_INSTRUCTIONS FOR THE TASK_
The answer must be an exact restatement of all the data.

Start of MATERIAL TO PROCESS

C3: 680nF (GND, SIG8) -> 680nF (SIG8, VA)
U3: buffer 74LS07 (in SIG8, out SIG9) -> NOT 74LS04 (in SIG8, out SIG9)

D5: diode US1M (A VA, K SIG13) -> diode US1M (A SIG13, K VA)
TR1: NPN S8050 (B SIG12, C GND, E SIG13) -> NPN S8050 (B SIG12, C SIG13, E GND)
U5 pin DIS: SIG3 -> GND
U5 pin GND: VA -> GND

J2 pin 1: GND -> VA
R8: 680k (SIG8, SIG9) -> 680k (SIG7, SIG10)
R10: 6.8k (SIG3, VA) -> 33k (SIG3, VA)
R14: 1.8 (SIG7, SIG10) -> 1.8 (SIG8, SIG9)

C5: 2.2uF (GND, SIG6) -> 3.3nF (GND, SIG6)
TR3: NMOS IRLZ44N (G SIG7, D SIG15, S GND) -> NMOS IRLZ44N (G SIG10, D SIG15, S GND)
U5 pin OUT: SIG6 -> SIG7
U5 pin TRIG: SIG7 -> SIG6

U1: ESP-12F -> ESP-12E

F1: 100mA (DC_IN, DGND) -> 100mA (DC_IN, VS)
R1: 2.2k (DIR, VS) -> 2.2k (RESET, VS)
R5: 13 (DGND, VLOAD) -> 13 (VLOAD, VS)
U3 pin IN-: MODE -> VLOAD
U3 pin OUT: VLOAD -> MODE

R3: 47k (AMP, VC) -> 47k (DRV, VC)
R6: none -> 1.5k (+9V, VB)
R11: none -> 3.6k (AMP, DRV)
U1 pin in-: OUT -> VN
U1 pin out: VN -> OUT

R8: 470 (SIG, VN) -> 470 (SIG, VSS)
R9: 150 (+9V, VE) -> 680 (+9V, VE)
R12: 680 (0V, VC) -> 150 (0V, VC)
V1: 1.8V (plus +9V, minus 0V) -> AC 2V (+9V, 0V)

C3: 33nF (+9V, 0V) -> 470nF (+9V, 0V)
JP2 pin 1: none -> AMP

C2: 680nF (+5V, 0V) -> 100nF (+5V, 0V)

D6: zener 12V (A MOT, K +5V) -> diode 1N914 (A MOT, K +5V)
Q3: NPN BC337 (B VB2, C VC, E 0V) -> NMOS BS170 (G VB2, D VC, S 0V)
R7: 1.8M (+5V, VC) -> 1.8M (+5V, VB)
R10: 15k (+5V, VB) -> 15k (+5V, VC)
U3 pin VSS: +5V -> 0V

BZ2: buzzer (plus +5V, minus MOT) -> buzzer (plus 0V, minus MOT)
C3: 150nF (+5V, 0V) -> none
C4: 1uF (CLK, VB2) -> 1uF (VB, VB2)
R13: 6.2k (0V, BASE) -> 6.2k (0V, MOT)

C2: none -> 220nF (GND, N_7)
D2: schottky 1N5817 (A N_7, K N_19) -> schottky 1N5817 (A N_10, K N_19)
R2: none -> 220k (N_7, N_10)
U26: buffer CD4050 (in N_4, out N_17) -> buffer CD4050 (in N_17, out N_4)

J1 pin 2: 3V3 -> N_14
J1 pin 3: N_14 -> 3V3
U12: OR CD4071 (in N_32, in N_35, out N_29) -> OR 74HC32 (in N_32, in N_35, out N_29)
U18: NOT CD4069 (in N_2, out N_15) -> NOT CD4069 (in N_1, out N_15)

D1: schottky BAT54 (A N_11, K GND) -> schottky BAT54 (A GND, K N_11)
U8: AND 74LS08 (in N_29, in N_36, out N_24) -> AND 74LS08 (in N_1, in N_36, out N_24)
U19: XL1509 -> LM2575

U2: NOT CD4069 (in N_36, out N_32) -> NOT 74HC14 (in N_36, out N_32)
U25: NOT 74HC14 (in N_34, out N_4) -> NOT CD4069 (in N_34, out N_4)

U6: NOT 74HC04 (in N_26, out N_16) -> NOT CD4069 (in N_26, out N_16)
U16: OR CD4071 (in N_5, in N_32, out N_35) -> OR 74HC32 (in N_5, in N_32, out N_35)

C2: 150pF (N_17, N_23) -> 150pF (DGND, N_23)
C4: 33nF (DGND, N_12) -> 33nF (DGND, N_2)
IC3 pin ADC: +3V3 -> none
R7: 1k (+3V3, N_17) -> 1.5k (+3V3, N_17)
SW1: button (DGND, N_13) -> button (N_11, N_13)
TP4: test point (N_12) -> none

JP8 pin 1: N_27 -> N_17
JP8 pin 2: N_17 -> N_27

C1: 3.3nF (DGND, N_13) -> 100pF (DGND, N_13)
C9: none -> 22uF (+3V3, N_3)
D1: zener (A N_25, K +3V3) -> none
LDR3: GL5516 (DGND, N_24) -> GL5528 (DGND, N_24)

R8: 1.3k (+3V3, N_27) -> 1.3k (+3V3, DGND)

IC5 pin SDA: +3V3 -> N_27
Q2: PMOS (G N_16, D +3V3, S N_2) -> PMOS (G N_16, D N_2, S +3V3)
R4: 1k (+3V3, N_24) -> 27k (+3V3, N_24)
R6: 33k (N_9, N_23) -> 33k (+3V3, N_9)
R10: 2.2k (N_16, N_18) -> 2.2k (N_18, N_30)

End of MATERIAL TO PROCESS

_WRITTEN REPLY_
C3: 680nF (GND, SIG8) -> 680nF (SIG8, VA)
U3: buffer 74LS07 (in SIG8, out SIG9) -> NOT 74LS04 (in SIG8, out SIG9)

D5: diode US1M (A VA, K SIG13) -> diode US1M (A SIG13, K VA)
TR1: NPN S8050 (B SIG12, C GND, E SIG13) -> NPN S8050 (B SIG12, C SIG13, E GND)
U5 pin DIS: SIG3 -> GND
U5 pin GND: VA -> GND

J2 pin 1: GND -> VA
R8: 680k (SIG8, SIG9) -> 680k (SIG7, SIG10)
R10: 6.8k (SIG3, VA) -> 33k (SIG3, VA)
R14: 1.8 (SIG7, SIG10) -> 1.8 (SIG8, SIG9)

C5: 2.2uF (GND, SIG6) -> 3.3nF (GND, SIG6)
TR3: NMOS IRLZ44N (G SIG7, D SIG15, S GND) -> NMOS IRLZ44N (G SIG10, D SIG15, S GND)
U5 pin OUT: SIG6 -> SIG7
U5 pin TRIG: SIG7 -> SIG6

U1: ESP-12F -> ESP-12E

F1: 100mA (DC_IN, DGND) -> 100mA (DC_IN, VS)
R1: 2.2k (DIR, VS) -> 2.2k (RESET, VS)
R5: 13 (DGND, VLOAD) -> 13 (VLOAD, VS)
U3 pin IN-: MODE -> VLOAD
U3 pin OUT: VLOAD -> MODE

R3: 47k (AMP, VC) -> 47k (DRV, VC)
R6: none -> 1.5k (+9V, VB)
R11: none -> 3.6k (AMP, DRV)
U1 pin in-: OUT -> VN
U1 pin out: VN -> OUT

R8: 470 (SIG, VN) -> 470 (SIG, VSS)
R9: 150 (+9V, VE) -> 680 (+9V, VE)
R12: 680 (0V, VC) -> 150 (0V, VC)
V1: 1.8V (plus +9V, minus 0V) -> AC 2V (+9V, 0V)

C3: 33nF (+9V, 0V) -> 470nF (+9V, 0V)
JP2 pin 1: none -> AMP

C2: 680nF (+5V, 0V) -> 100nF (+5V, 0V)

D6: zener 12V (A MOT, K +5V) -> diode 1N914 (A MOT, K +5V)
Q3: NPN BC337 (B VB2, C VC, E 0V) -> NMOS BS170 (G VB2, D VC, S 0V)
R7: 1.8M (+5V, VC) -> 1.8M (+5V, VB)
R10: 15k (+5V, VB) -> 15k (+5V, VC)
U3 pin VSS: +5V -> 0V

BZ2: buzzer (plus +5V, minus MOT) -> buzzer (plus 0V, minus MOT)
C3: 150nF (+5V, 0V) -> none
C4: 1uF (CLK, VB2) -> 1uF (VB, VB2)
R13: 6.2k (0V, BASE) -> 6.2k (0V, MOT)

C2: none -> 220nF (GND, N_7)
D2: schottky 1N5817 (A N_7, K N_19) -> schottky 1N5817 (A N_10, K N_19)
R2: none -> 220k (N_7, N_10)
U26: buffer CD4050 (in N_4, out N_17) -> buffer CD4050 (in N_17, out N_4)

J1 pin 2: 3V3 -> N_14
J1 pin 3: N_14 -> 3V3
U12: OR CD4071 (in N_32, in N_35, out N_29) -> OR 74HC32 (in N_32, in N_35, out N_29)
U18: NOT CD4069 (in N_2, out N_15) -> NOT CD4069 (in N_1, out N_15)

D1: schottky BAT54 (A N_11, K GND) -> schottky BAT54 (A GND, K N_11)
U8: AND 74LS08 (in N_29, in N_36, out N_24) -> AND 74LS08 (in N_1, in N_36, out N_24)
U19: XL1509 -> LM2575

U2: NOT CD4069 (in N_36, out N_32) -> NOT 74HC14 (in N_36, out N_32)
U25: NOT 74HC14 (in N_34, out N_4) -> NOT CD4069 (in N_34, out N_4)

U6: NOT 74HC04 (in N_26, out N_16) -> NOT CD4069 (in N_26, out N_16)
U16: OR CD4071 (in N_5, in N_32, out N_35) -> OR 74HC32 (in N_5, in N_32, out N_35)

C2: 150pF (N_17, N_23) -> 150pF (DGND, N_23)
C4: 33nF (DGND, N_12) -> 33nF (DGND, N_2)
IC3 pin ADC: +3V3 -> none
R7: 1k (+3V3, N_17) -> 1.5k (+3V3, N_17)
SW1: button (DGND, N_13) -> button (N_11, N_13)
TP4: test point (N_12) -> none

JP8 pin 1: N_27 -> N_17
JP8 pin 2: N_17 -> N_27

C1: 3.3nF (DGND, N_13) -> 100pF (DGND, N_13)
C9: none -> 22uF (+3V3, N_3)
D1: zener (A N_25, K +3V3) -> none
LDR3: GL5516 (DGND, N_24) -> GL5528 (DGND, N_24)

R8: 1.3k (+3V3, N_27) -> 1.3k (+3V3, DGND)

IC5 pin SDA: +3V3 -> N_27
Q2: PMOS (G N_16, D +3V3, S N_2) -> PMOS (G N_16, D N_2, S +3V3)
R4: 1k (+3V3, N_24) -> 27k (+3V3, N_24)
R6: 33k (N_9, N_23) -> 33k (+3V3, N_9)
R10: 2.2k (N_16, N_18) -> 2.2k (N_18, N_30)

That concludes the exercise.